=== How to complete this task ===
Lift every line from the entries that includes the word "camera".

=== Exercise data ===
[Start of section]

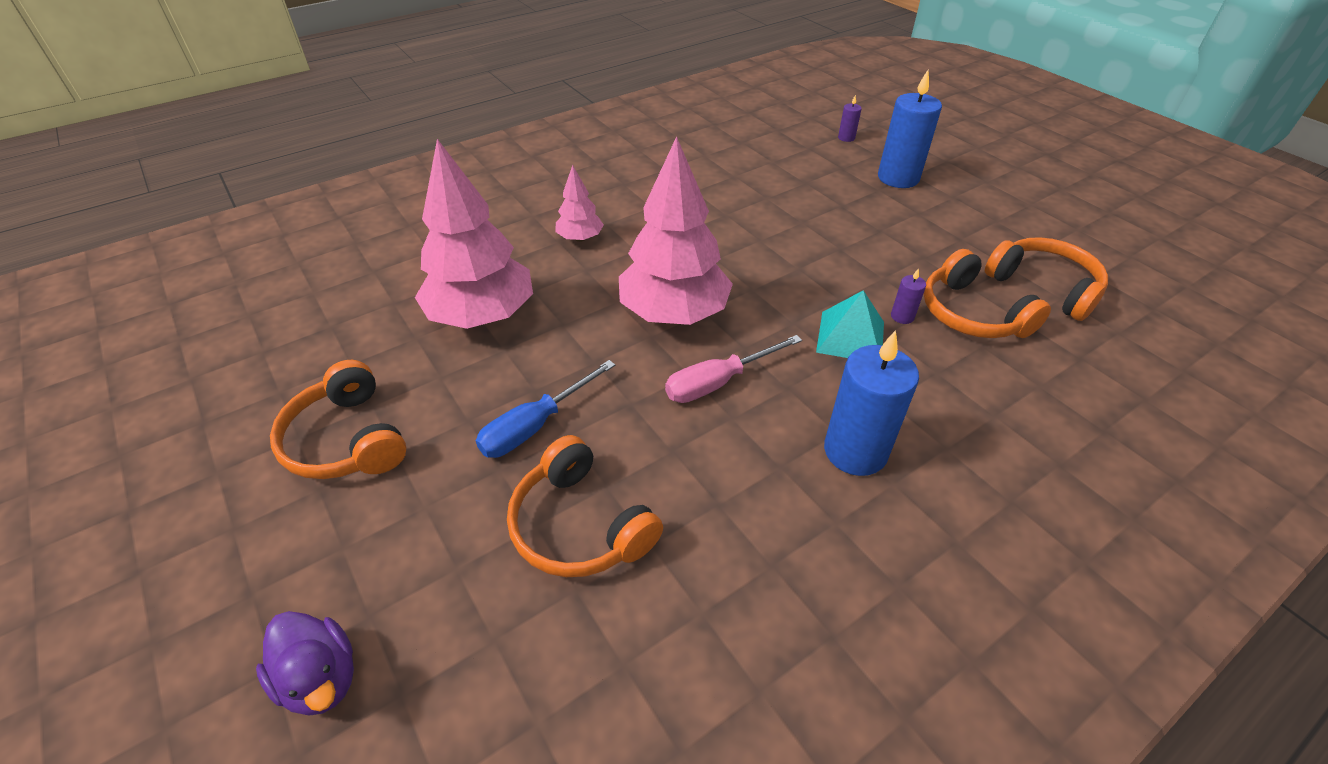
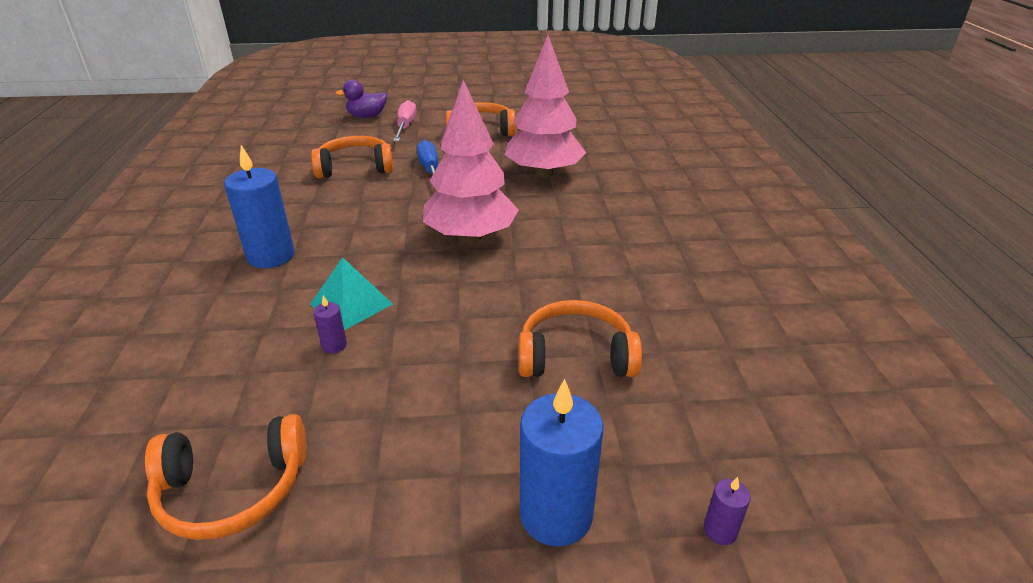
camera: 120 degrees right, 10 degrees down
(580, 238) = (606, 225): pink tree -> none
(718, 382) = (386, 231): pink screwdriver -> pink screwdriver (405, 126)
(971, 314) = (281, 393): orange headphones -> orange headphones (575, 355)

[End of section]
[Start of section]

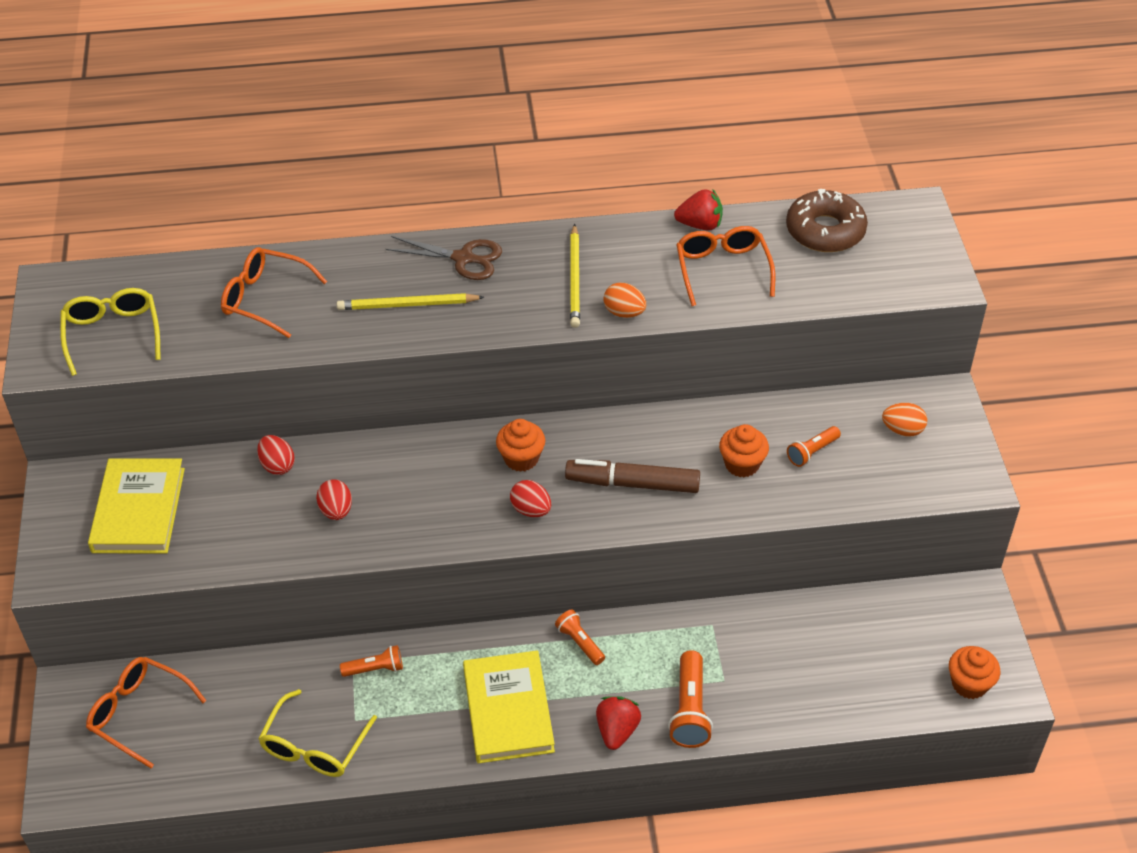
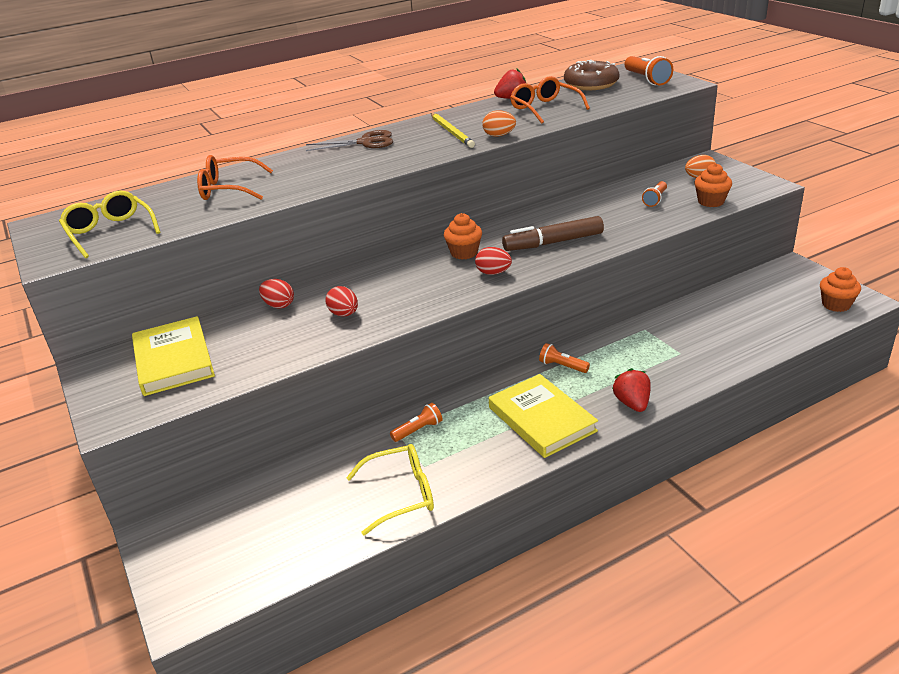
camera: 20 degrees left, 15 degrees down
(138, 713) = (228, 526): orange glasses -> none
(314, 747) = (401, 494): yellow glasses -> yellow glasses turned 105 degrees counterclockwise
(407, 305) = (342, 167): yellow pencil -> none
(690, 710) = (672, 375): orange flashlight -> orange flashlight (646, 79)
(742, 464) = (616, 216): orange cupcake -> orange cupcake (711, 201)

[End of section]

=== Answer section ===
camera: 120 degrees right, 10 degrees down
camera: 20 degrees left, 15 degrees down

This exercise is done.